RECORD EXTRACTS

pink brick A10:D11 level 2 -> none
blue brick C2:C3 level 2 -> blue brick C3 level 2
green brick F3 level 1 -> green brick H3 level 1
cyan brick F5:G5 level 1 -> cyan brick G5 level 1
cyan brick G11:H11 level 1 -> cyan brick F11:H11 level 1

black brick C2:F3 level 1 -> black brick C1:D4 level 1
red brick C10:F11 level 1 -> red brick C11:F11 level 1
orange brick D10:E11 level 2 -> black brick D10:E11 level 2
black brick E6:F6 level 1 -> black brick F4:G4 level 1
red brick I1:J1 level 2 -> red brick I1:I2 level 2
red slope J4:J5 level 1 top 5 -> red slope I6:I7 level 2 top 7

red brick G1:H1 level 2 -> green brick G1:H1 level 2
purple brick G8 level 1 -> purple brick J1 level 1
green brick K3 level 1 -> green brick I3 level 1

...

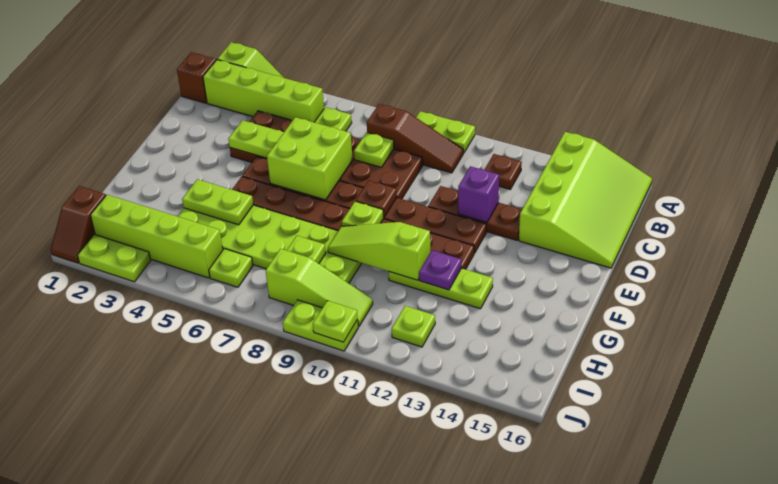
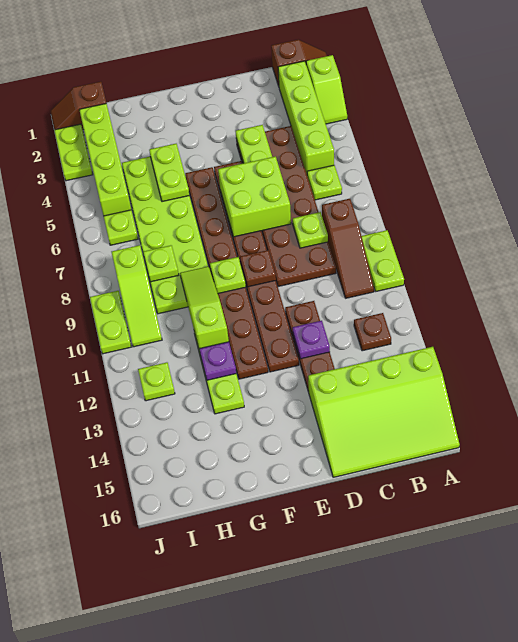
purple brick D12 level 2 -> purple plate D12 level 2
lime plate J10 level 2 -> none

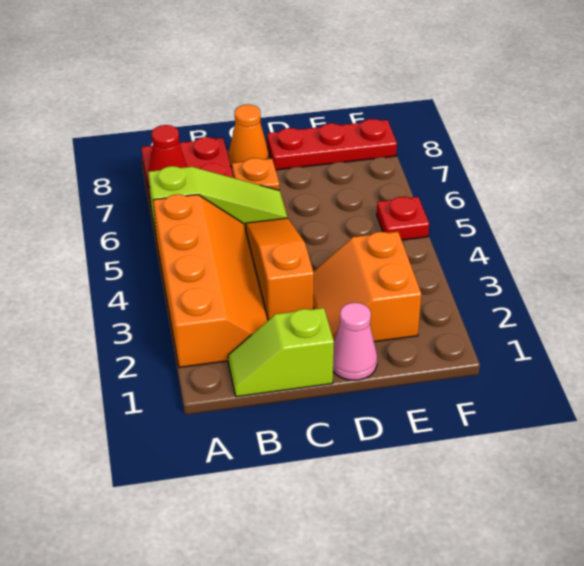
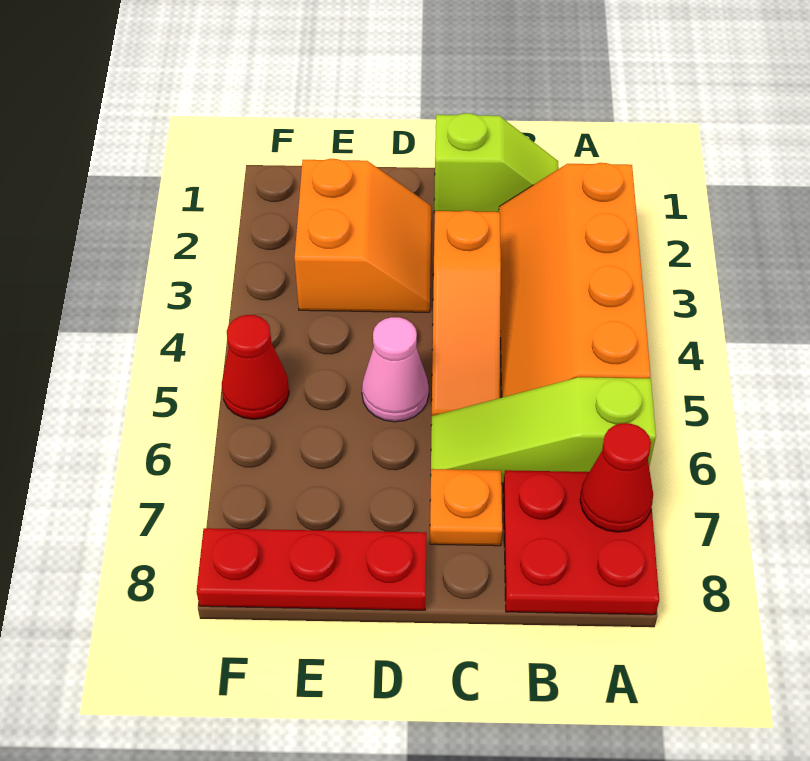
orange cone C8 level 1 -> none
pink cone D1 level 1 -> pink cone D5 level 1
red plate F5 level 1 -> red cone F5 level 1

EXERCISE INSTRUCTIONS
From the records above, transcribe without alteration every line from the one with "pink brick A10:D11 level 2 -> none" to the one with "green brick K3", inclusive.

EXERCISE SOLUTION
pink brick A10:D11 level 2 -> none
blue brick C2:C3 level 2 -> blue brick C3 level 2
green brick F3 level 1 -> green brick H3 level 1
cyan brick F5:G5 level 1 -> cyan brick G5 level 1
cyan brick G11:H11 level 1 -> cyan brick F11:H11 level 1

black brick C2:F3 level 1 -> black brick C1:D4 level 1
red brick C10:F11 level 1 -> red brick C11:F11 level 1
orange brick D10:E11 level 2 -> black brick D10:E11 level 2
black brick E6:F6 level 1 -> black brick F4:G4 level 1
red brick I1:J1 level 2 -> red brick I1:I2 level 2
red slope J4:J5 level 1 top 5 -> red slope I6:I7 level 2 top 7

red brick G1:H1 level 2 -> green brick G1:H1 level 2
purple brick G8 level 1 -> purple brick J1 level 1
green brick K3 level 1 -> green brick I3 level 1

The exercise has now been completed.